Your answer should be the exact lines of the records, starting with the one containing "SCALE1: CS1237 -> HX711" and running to the end.

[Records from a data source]
# # #
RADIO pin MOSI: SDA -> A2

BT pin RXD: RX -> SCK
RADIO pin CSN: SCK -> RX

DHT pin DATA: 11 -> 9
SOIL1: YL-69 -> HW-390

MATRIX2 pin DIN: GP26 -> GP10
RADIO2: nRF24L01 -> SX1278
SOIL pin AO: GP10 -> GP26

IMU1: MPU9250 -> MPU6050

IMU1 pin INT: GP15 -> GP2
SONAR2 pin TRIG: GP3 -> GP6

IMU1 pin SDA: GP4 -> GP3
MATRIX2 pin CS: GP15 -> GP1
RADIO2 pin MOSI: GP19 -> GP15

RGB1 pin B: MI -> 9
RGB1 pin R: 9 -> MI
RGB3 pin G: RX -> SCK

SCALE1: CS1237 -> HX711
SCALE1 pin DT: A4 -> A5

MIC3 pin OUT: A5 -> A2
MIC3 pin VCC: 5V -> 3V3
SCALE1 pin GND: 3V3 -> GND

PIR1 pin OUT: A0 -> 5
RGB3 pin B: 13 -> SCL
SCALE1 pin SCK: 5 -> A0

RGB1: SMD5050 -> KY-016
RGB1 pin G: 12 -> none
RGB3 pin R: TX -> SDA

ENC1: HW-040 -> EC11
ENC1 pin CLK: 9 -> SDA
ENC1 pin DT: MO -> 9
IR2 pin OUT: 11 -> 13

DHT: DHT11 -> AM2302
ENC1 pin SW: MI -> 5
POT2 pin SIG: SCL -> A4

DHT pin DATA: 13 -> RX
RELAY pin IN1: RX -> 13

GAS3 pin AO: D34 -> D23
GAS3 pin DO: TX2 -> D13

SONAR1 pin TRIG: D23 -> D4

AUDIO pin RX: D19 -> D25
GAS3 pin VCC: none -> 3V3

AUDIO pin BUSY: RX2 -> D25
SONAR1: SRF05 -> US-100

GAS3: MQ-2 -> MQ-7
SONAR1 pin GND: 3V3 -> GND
# # #
Exercise answer:
SCALE1: CS1237 -> HX711
SCALE1 pin DT: A4 -> A5

MIC3 pin OUT: A5 -> A2
MIC3 pin VCC: 5V -> 3V3
SCALE1 pin GND: 3V3 -> GND

PIR1 pin OUT: A0 -> 5
RGB3 pin B: 13 -> SCL
SCALE1 pin SCK: 5 -> A0

RGB1: SMD5050 -> KY-016
RGB1 pin G: 12 -> none
RGB3 pin R: TX -> SDA

ENC1: HW-040 -> EC11
ENC1 pin CLK: 9 -> SDA
ENC1 pin DT: MO -> 9
IR2 pin OUT: 11 -> 13

DHT: DHT11 -> AM2302
ENC1 pin SW: MI -> 5
POT2 pin SIG: SCL -> A4

DHT pin DATA: 13 -> RX
RELAY pin IN1: RX -> 13

GAS3 pin AO: D34 -> D23
GAS3 pin DO: TX2 -> D13

SONAR1 pin TRIG: D23 -> D4

AUDIO pin RX: D19 -> D25
GAS3 pin VCC: none -> 3V3

AUDIO pin BUSY: RX2 -> D25
SONAR1: SRF05 -> US-100

GAS3: MQ-2 -> MQ-7
SONAR1 pin GND: 3V3 -> GND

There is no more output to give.